Exercise aim — Retype the tail of the data exactly, starting at the line containing "(728, 421) = (317, 267): none -> green drum" and stopping at the last line.

Supplied information —

╭──

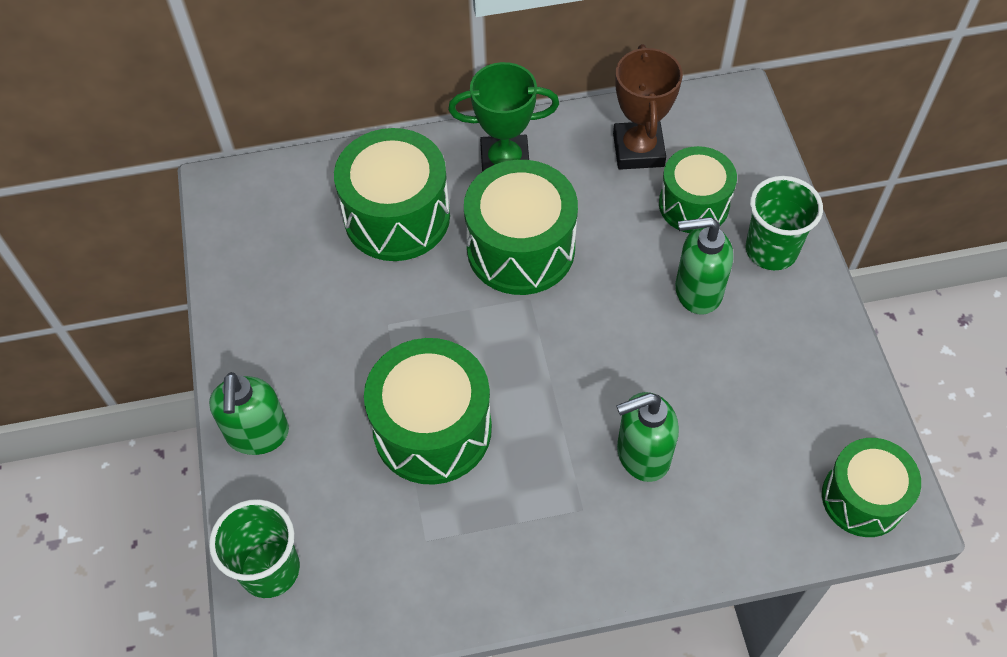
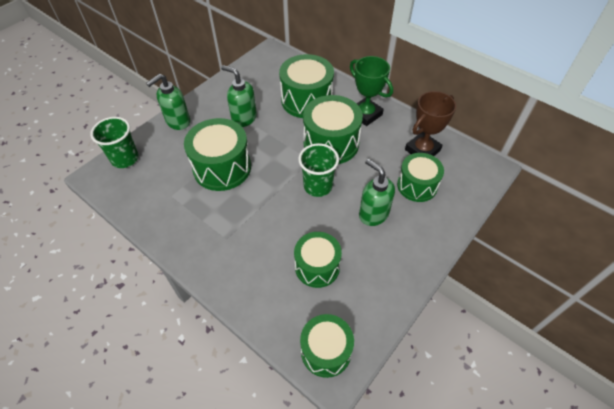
camera: 50 degrees right, 5 degrees down
(642, 455) = (270, 244): green soap dispenser -> green soap dispenser (244, 118)
(728, 421) = (317, 267): none -> green drum
(771, 250) = (425, 229): green cup -> green cup (318, 186)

╰──

Answer space —
(728, 421) = (317, 267): none -> green drum
(771, 250) = (425, 229): green cup -> green cup (318, 186)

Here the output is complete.